## WORK TO BE COMPLETED
Look through the listing below for the string "degrees". Show each line where it occurs.

## DATA RECORDS
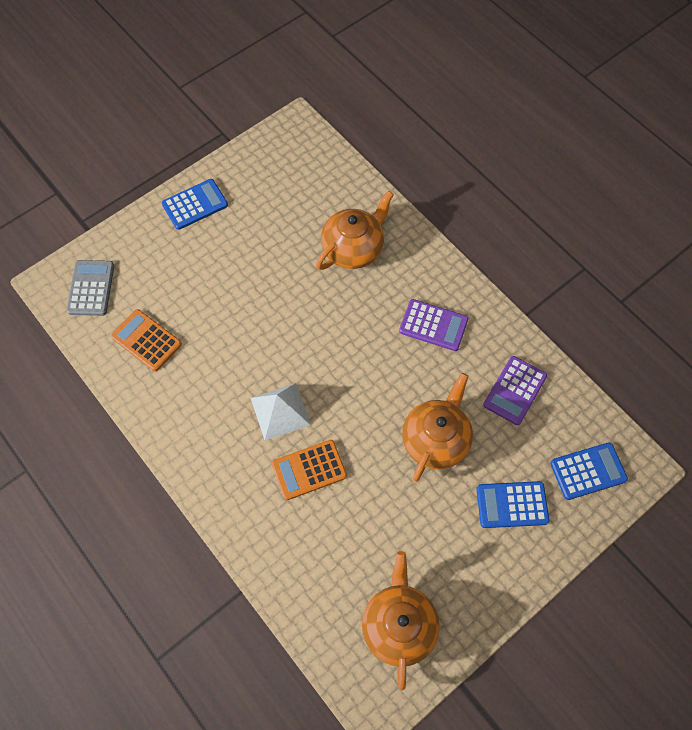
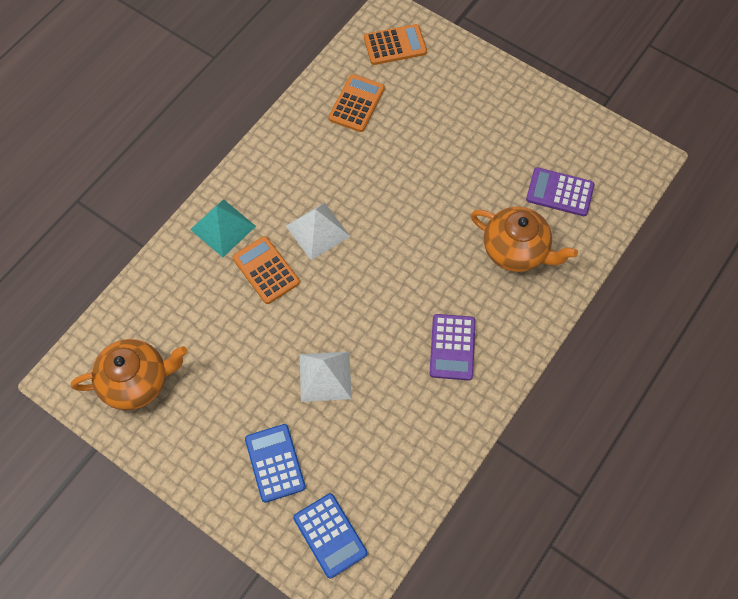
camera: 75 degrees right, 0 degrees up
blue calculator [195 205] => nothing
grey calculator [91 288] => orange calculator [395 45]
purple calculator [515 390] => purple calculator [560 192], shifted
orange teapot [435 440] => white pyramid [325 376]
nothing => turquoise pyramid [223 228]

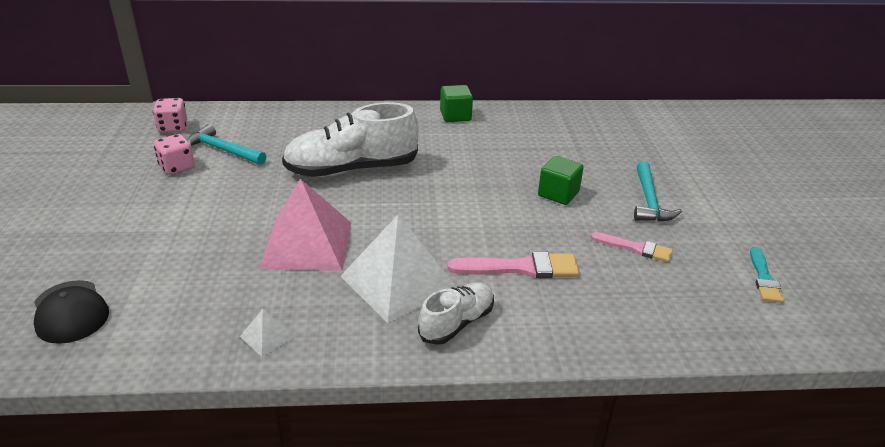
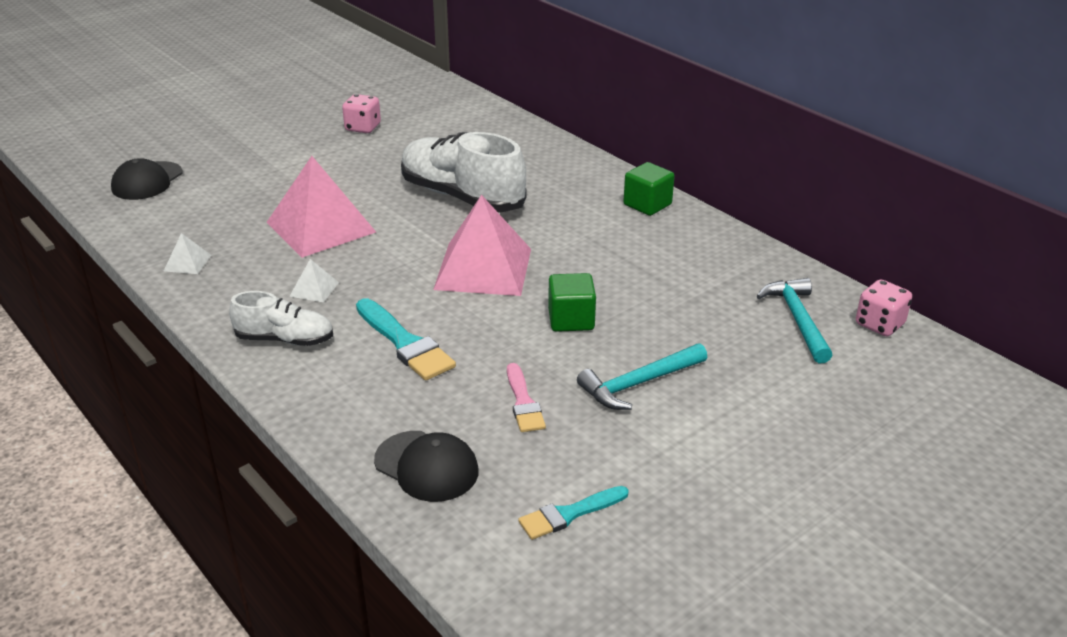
camera: 55 degrees right, 0 degrees up
pink dice [173 127] => pink dice [879 324], shifted
turquoise hammer [223 150] => turquoise hammer [797 319], shifted
white pyramid [398 282] => white pyramid [314 289], x0.42
pink brush [521 268] => turquoise brush [405 343]
nothing => pink pyramid [483 269]
nothing => black cap [426 466]

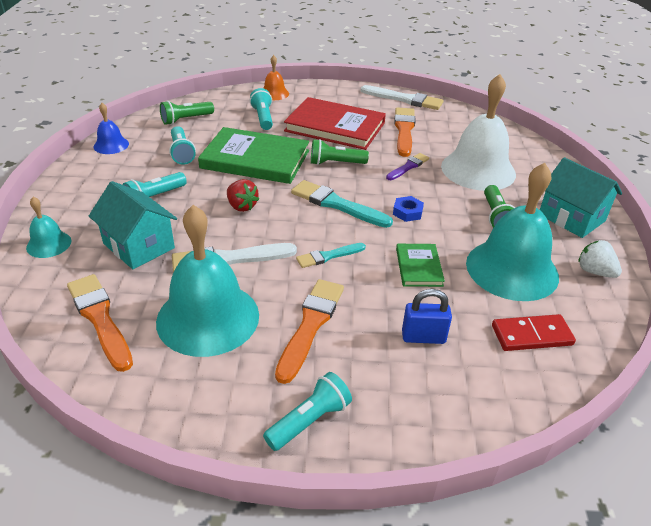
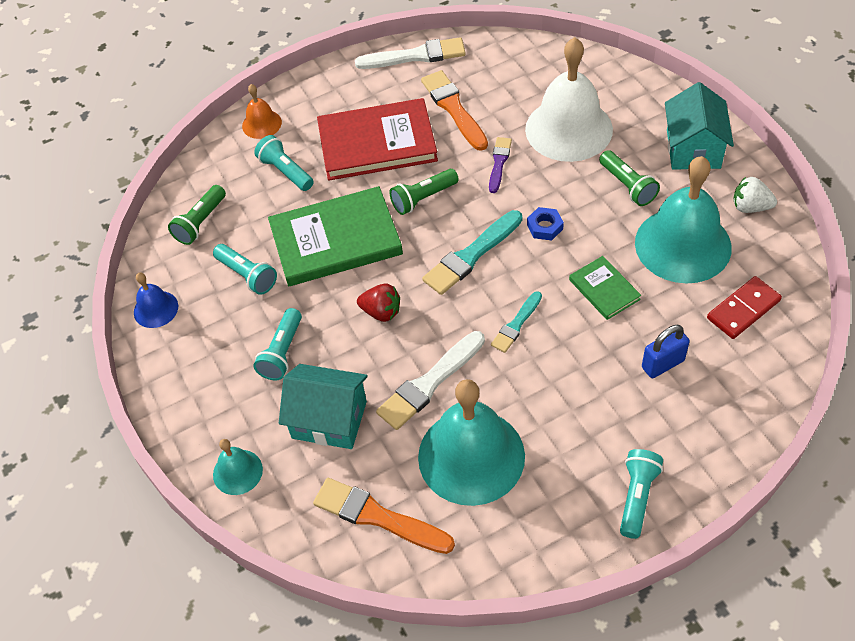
camera: 25 degrees left, 15 degrees up
turquoise house [571 218] => turquoise house [693 149], 75 degrees clockwise
turquoise brush [337 204] => turquoise brush [471 255], 45 degrees counterclockwise
orange brush [310 325] => nothing

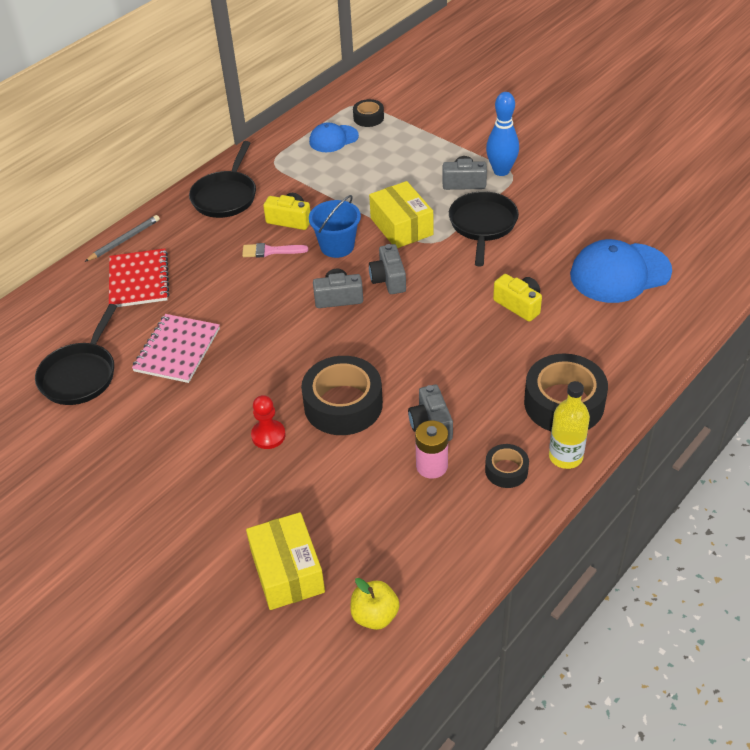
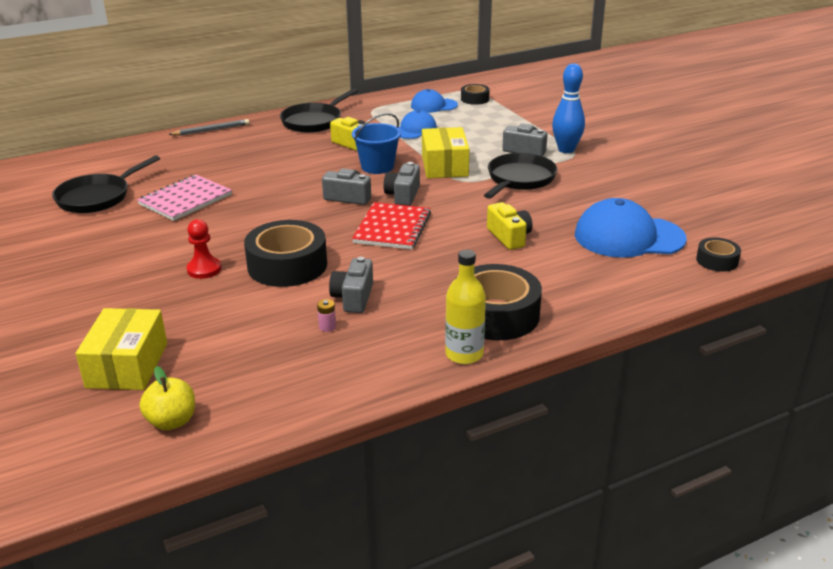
camera: 20 degrees right, 15 degrees down
pink brush [270 251] => nothing
red notebook [139 280] => red notebook [392 228], shifted
pink battery [431 466] => pink battery [327 327], x0.50
black tape [506 470] => black tape [717 261], shifted
nothing => blue cap [414 129]

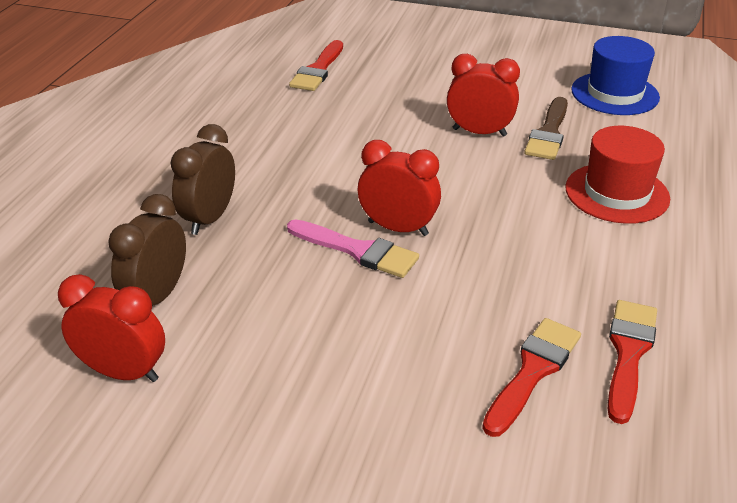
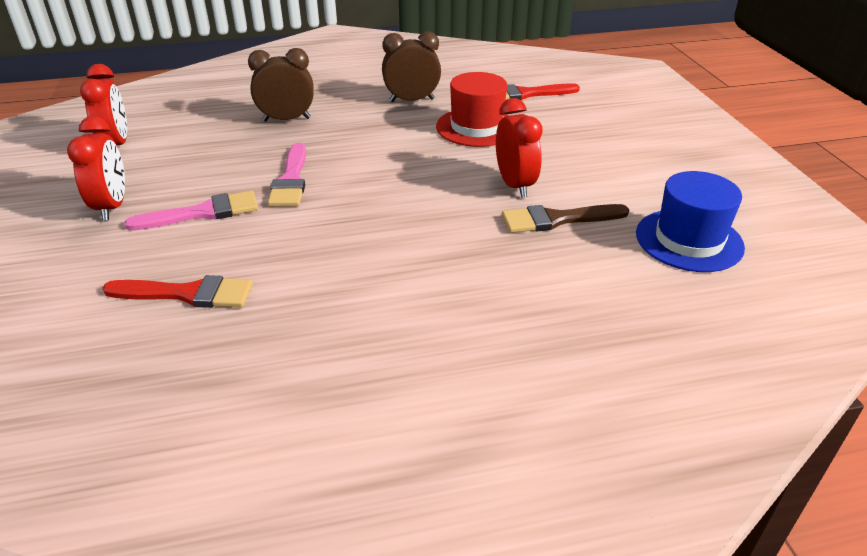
camera: 60 degrees right, 0 degrees up
red hat [617 193] => red hat [476 127], shifted
red clock [398 228] => red clock [112 206], shifted
brown clock [157 296] => brown clock [412 100], shifted
red brush [628 353] => nothing
nothing => pink brush [202 213]

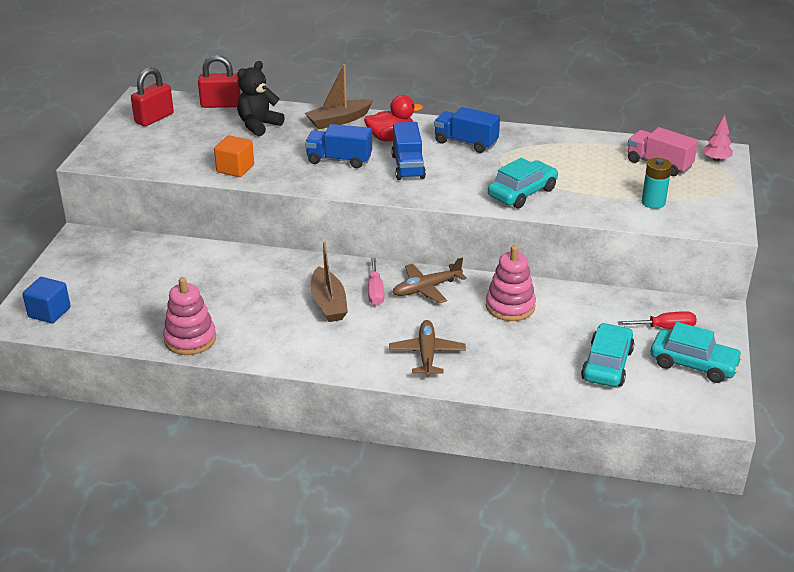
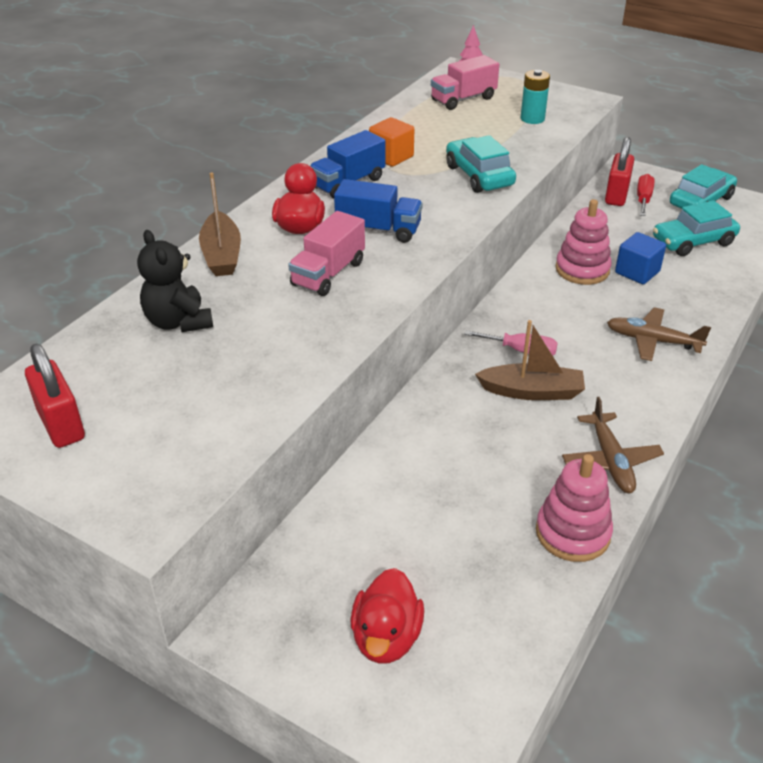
camera: 70 degrees left, 5 degrees up
red padlock [221 104] => red padlock [616 195], shifted
blue truck [339 160] => pink truck [328 274]
orange cube [235 169] => orange cube [391 157], shifted
brown plane [427 288] => brown plane [610 460], shifted
blue cube [49 312] => blue cube [637 272], shifted
turquoise car [607 364] => turquoise car [693 242], 60 degrees counterclockwise
nothing => red duck [386 637]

## SOLUTION FOR THIS TASK
camera: 75 degrees right, 0 degrees up
camera: 55 degrees right, 0 degrees up
camera: 25 degrees left, 15 degrees up
turquoise house [571 218] => turquoise house [693 149], 75 degrees clockwise
turquoise brush [337 204] => turquoise brush [471 255], 45 degrees counterclockwise
camera: 20 degrees right, 15 degrees down
camera: 60 degrees right, 0 degrees up
camera: 70 degrees left, 5 degrees up
turquoise car [607 364] => turquoise car [693 242], 60 degrees counterclockwise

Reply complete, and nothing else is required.